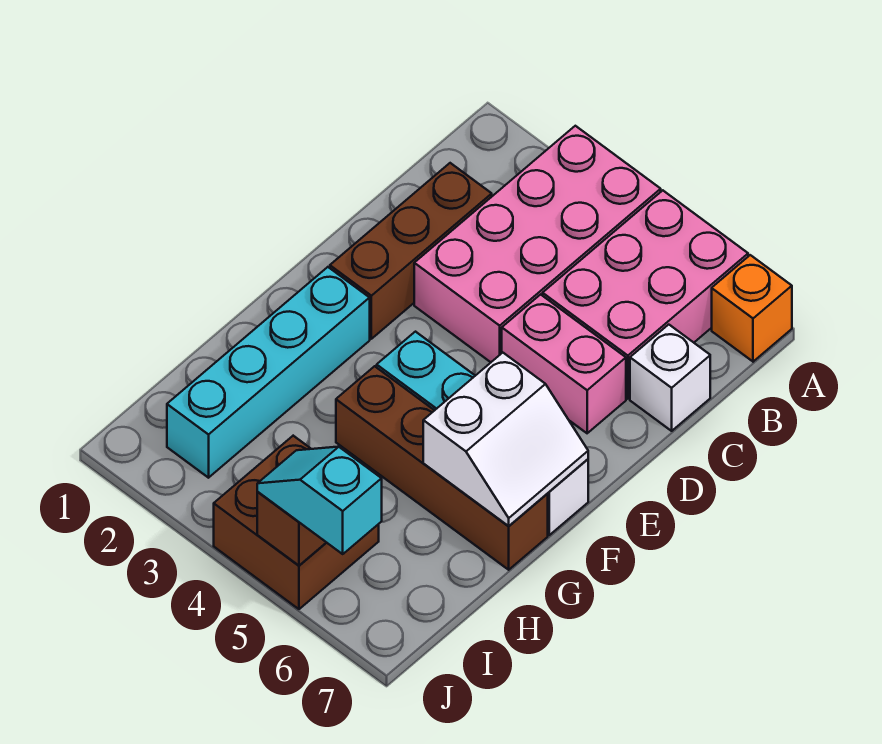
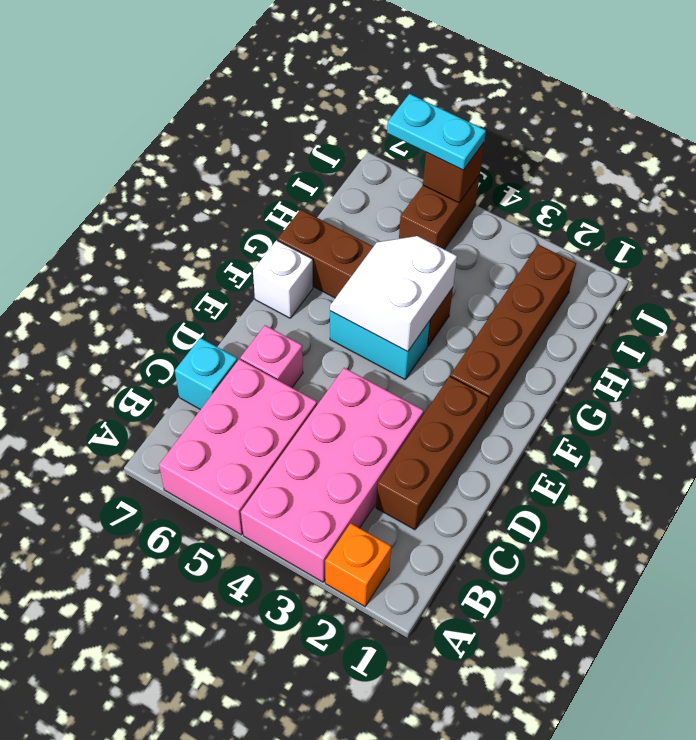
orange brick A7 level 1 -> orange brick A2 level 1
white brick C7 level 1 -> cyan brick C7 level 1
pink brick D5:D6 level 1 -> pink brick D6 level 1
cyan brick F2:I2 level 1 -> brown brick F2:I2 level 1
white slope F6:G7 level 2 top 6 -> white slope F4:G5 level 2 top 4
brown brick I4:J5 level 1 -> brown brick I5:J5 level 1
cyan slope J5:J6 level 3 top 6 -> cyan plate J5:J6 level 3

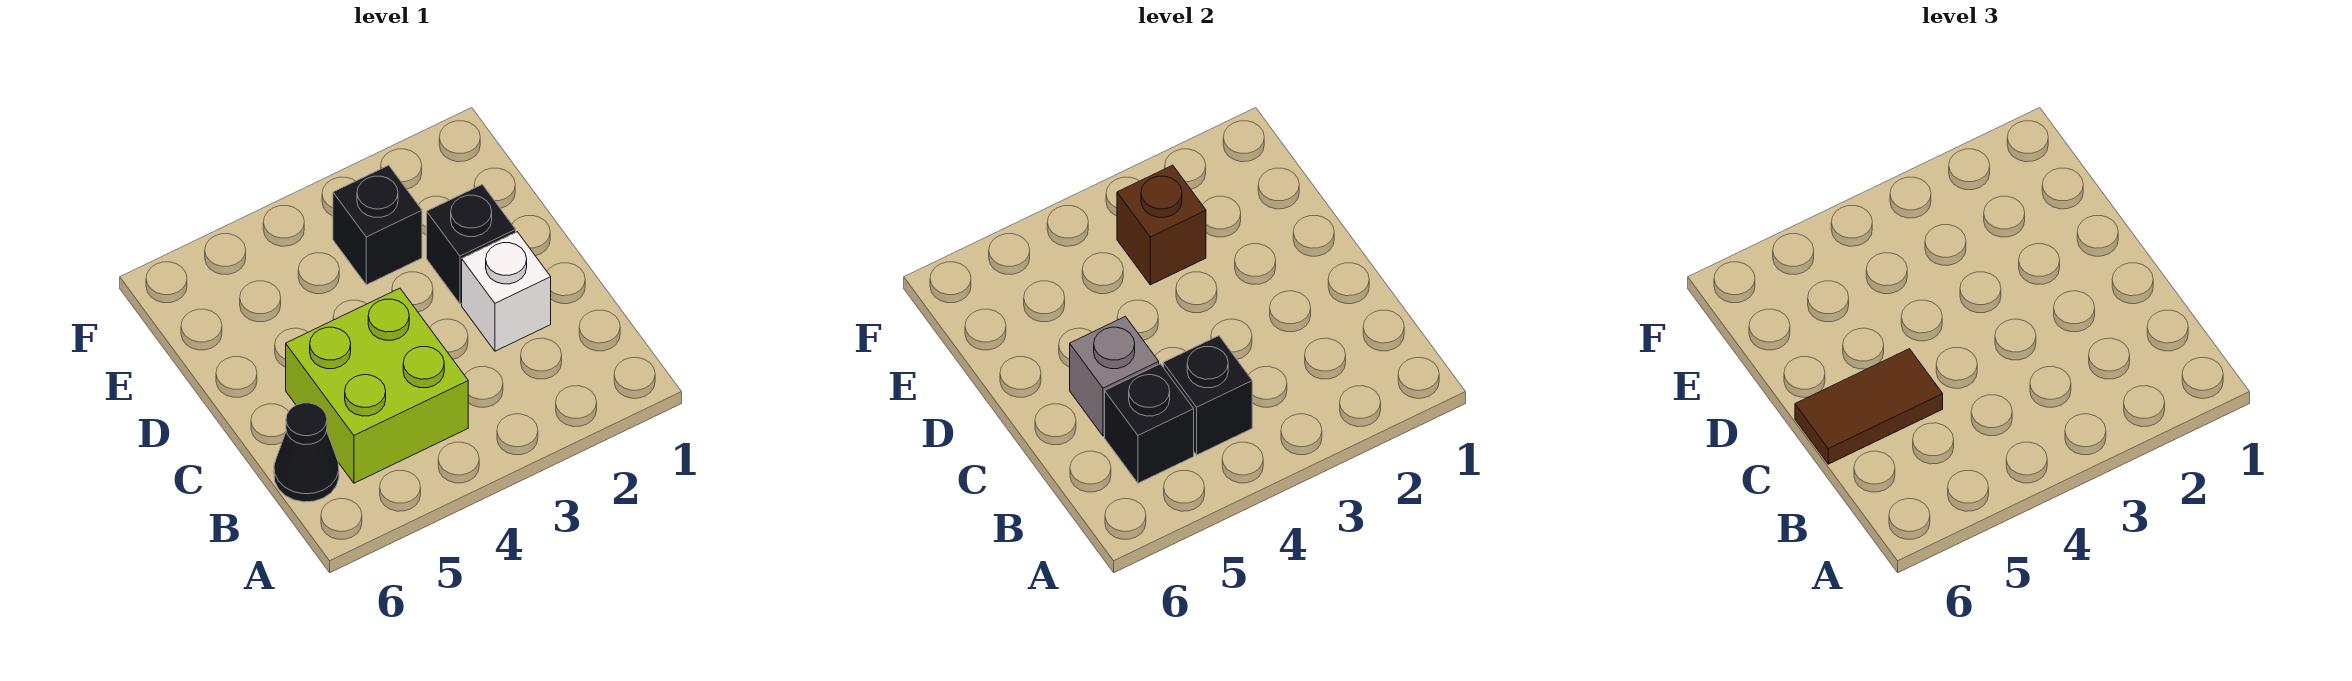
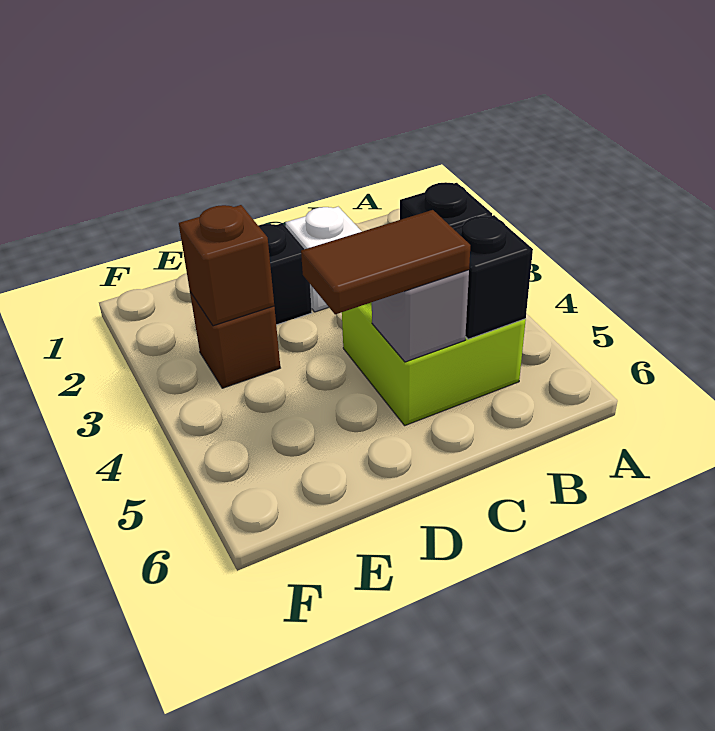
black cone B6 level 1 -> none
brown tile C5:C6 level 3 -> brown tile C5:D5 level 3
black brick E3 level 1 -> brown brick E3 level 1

**WHAT THE TASK ASKS**
This exercise calls for the records to be given again exactly, without the images.

**RESPONSE FOR THIS EXERCISE**
orange brick A7 level 1 -> orange brick A2 level 1
white brick C7 level 1 -> cyan brick C7 level 1
pink brick D5:D6 level 1 -> pink brick D6 level 1
cyan brick F2:I2 level 1 -> brown brick F2:I2 level 1
white slope F6:G7 level 2 top 6 -> white slope F4:G5 level 2 top 4
brown brick I4:J5 level 1 -> brown brick I5:J5 level 1
cyan slope J5:J6 level 3 top 6 -> cyan plate J5:J6 level 3

black cone B6 level 1 -> none
brown tile C5:C6 level 3 -> brown tile C5:D5 level 3
black brick E3 level 1 -> brown brick E3 level 1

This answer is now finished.